Could you restate the data word for word and drop the pictures?
== Input data ==
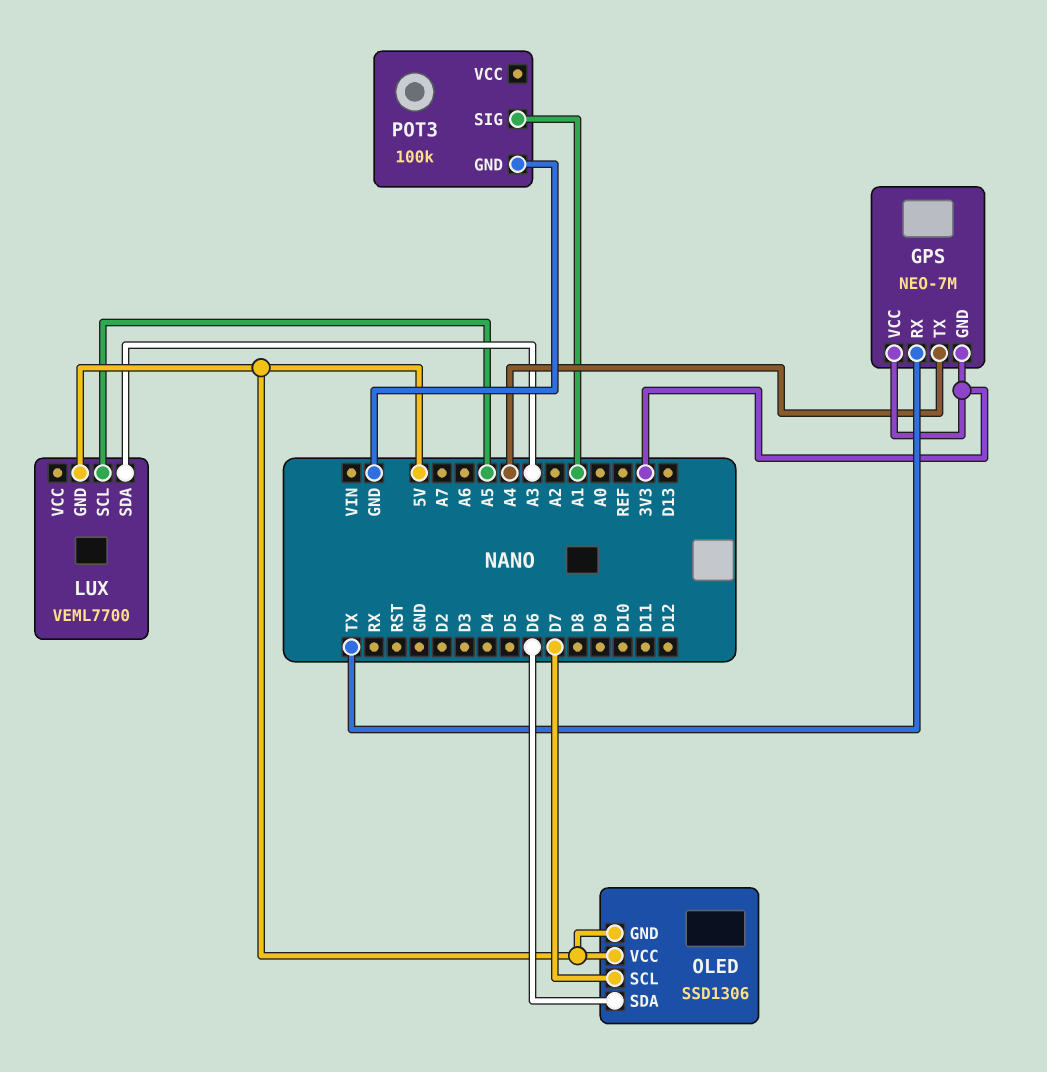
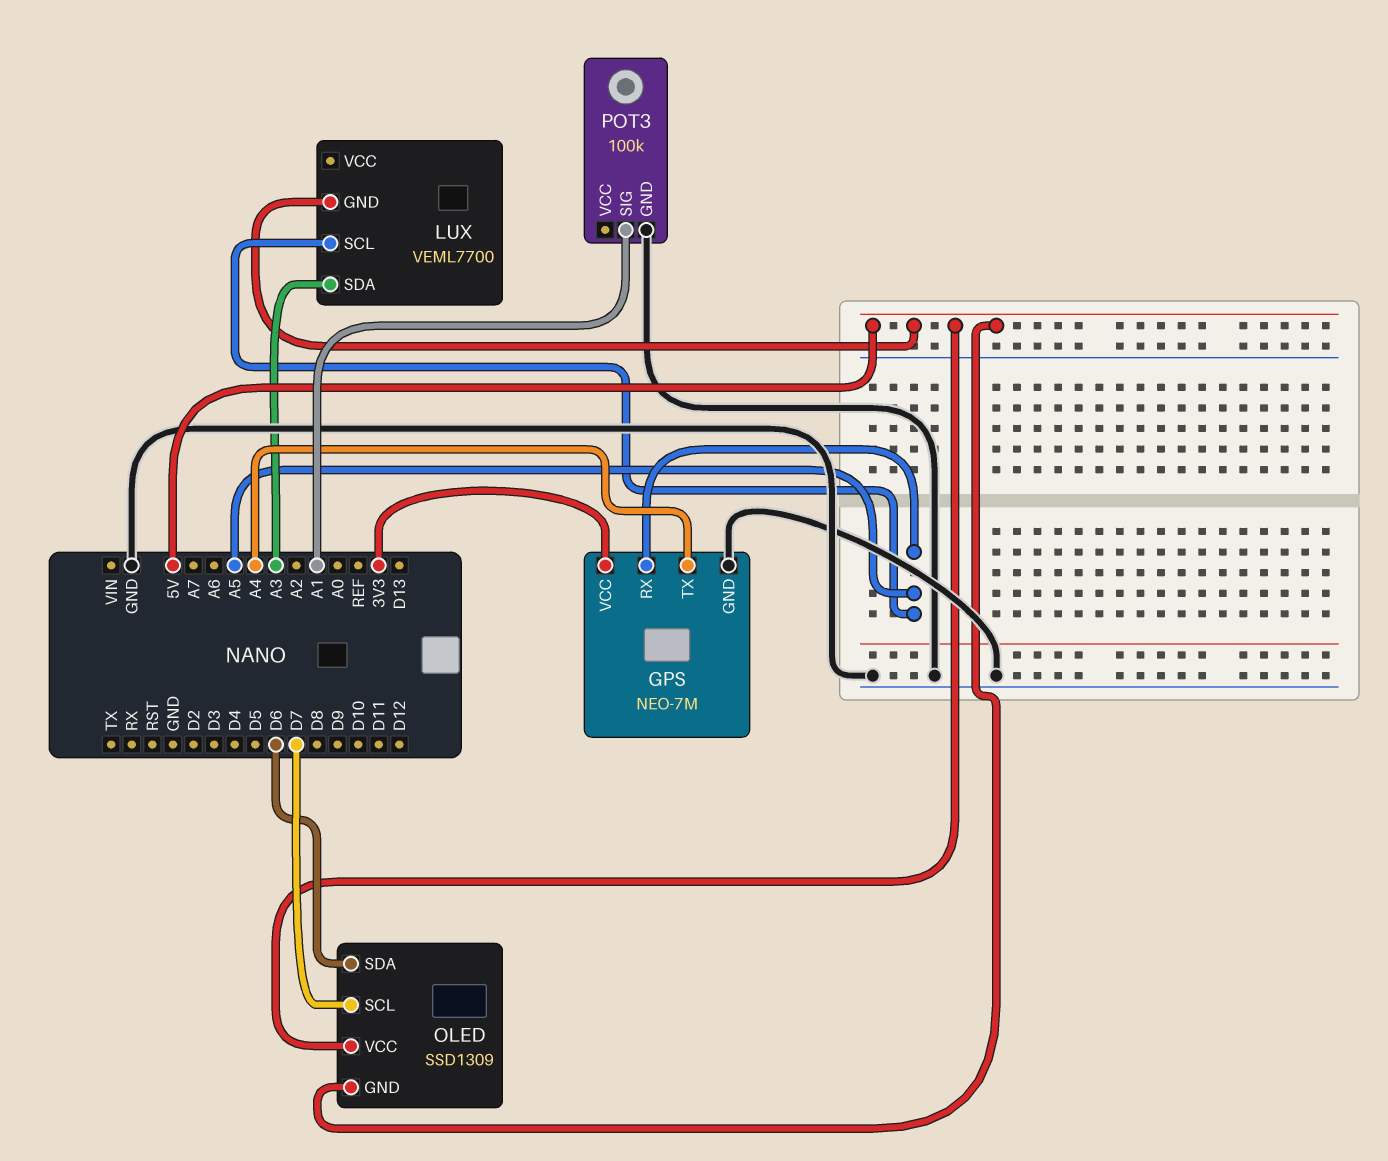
GPS pin GND: 3V3 -> GND
GPS pin RX: TX -> A5
OLED: SSD1306 -> SSD1309

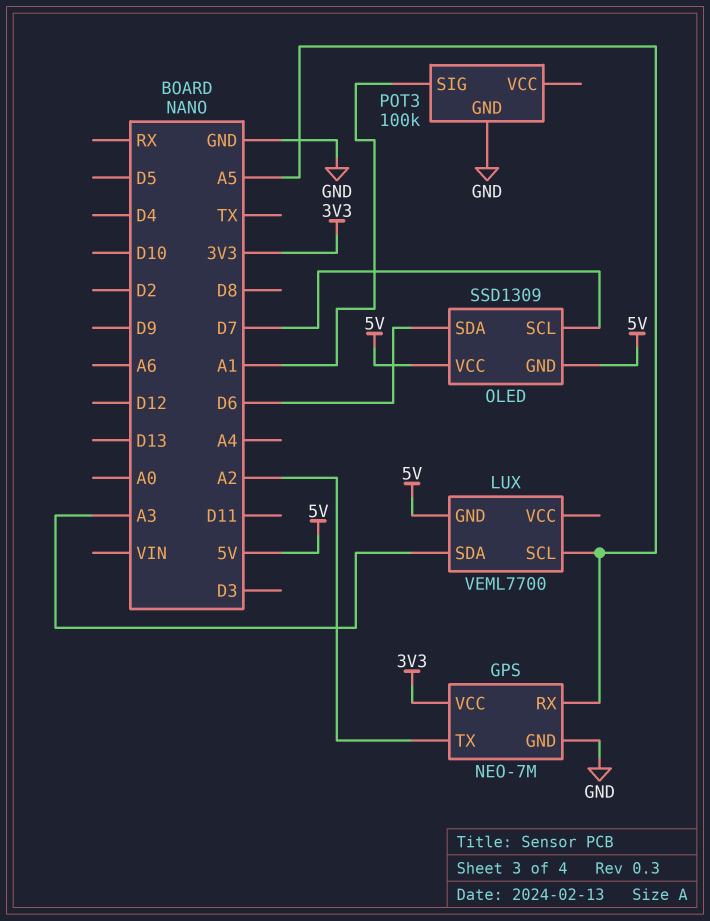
GPS pin TX: A4 -> A2

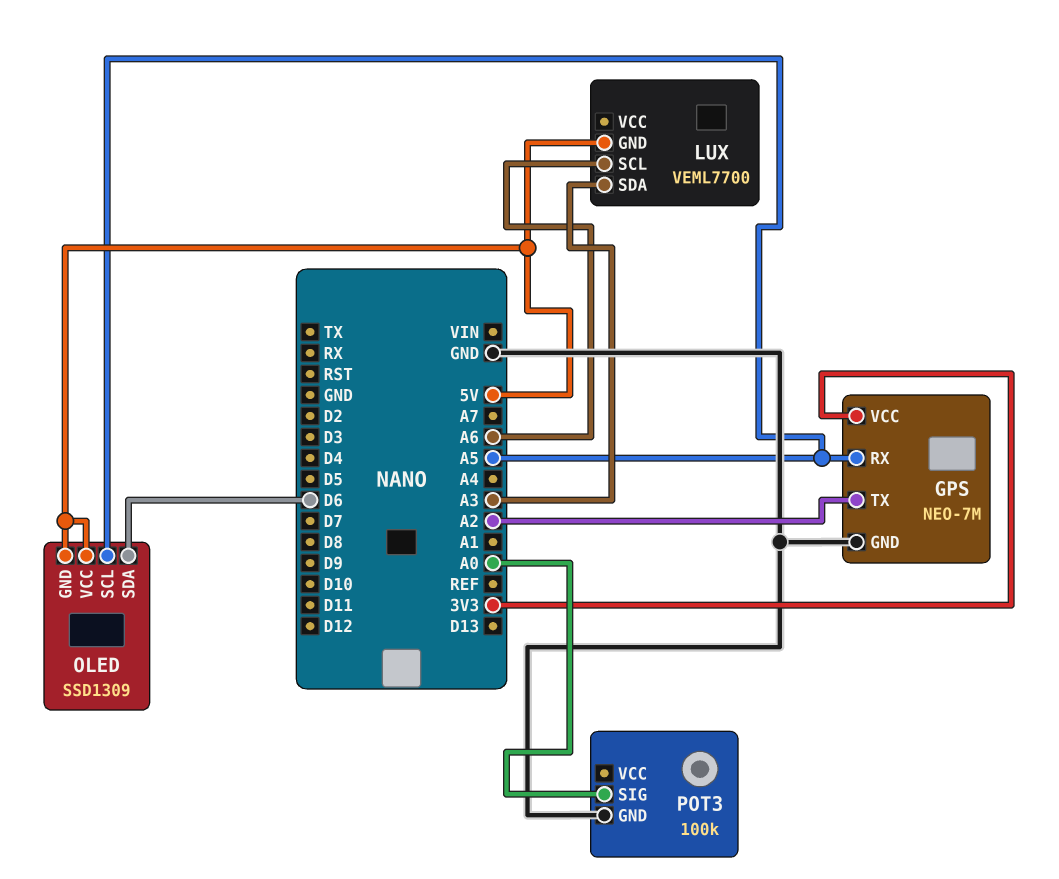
LUX pin SCL: A5 -> A6
OLED pin SCL: D7 -> A5
POT3 pin SIG: A1 -> A0

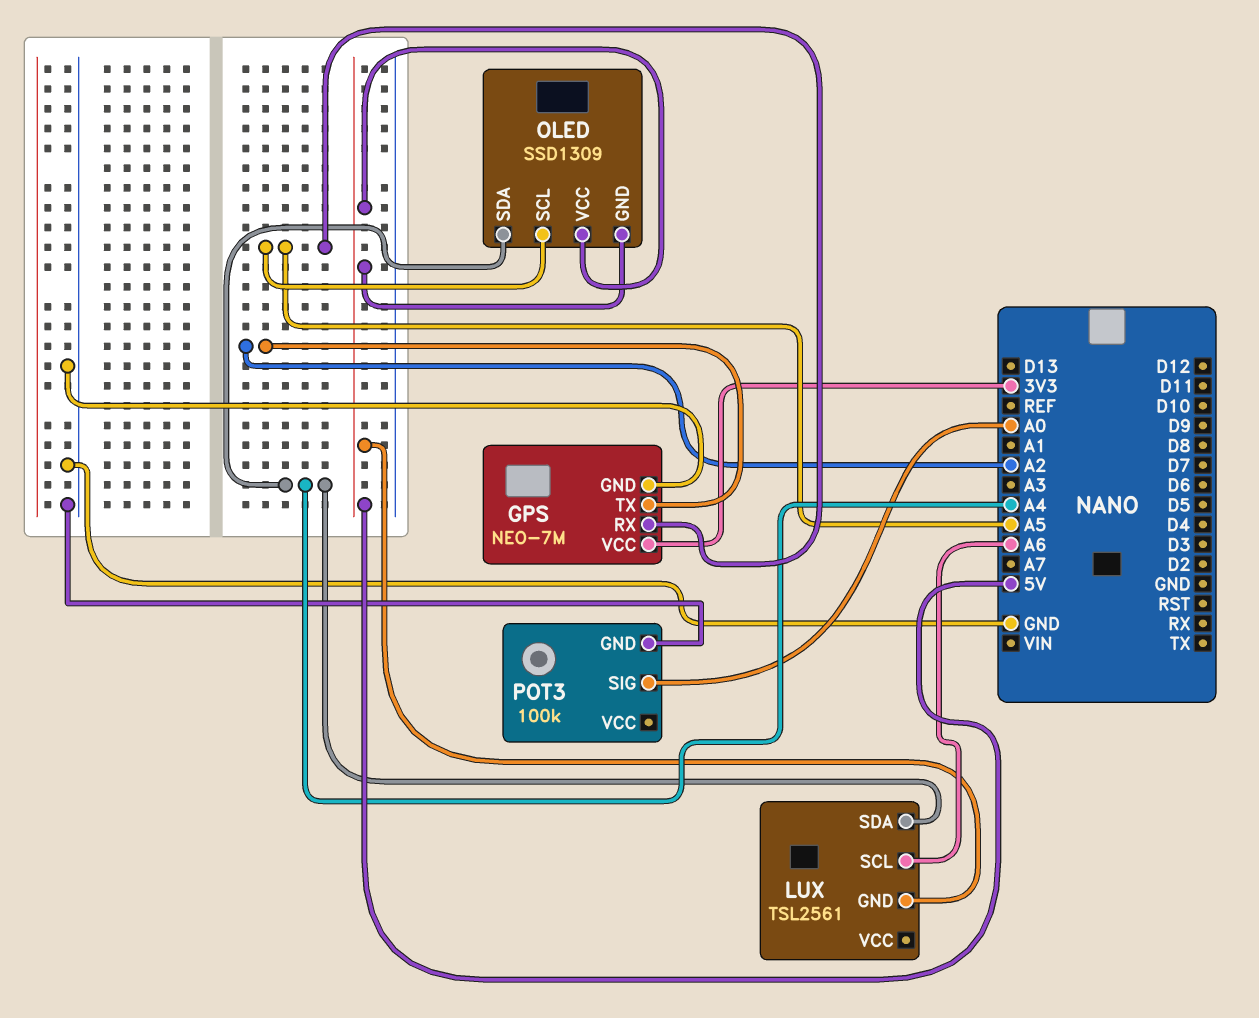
LUX: VEML7700 -> TSL2561
LUX pin SDA: A3 -> A4
OLED pin SDA: D6 -> A4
===
### Answer box
GPS pin GND: 3V3 -> GND
GPS pin RX: TX -> A5
OLED: SSD1306 -> SSD1309

GPS pin TX: A4 -> A2

LUX pin SCL: A5 -> A6
OLED pin SCL: D7 -> A5
POT3 pin SIG: A1 -> A0

LUX: VEML7700 -> TSL2561
LUX pin SDA: A3 -> A4
OLED pin SDA: D6 -> A4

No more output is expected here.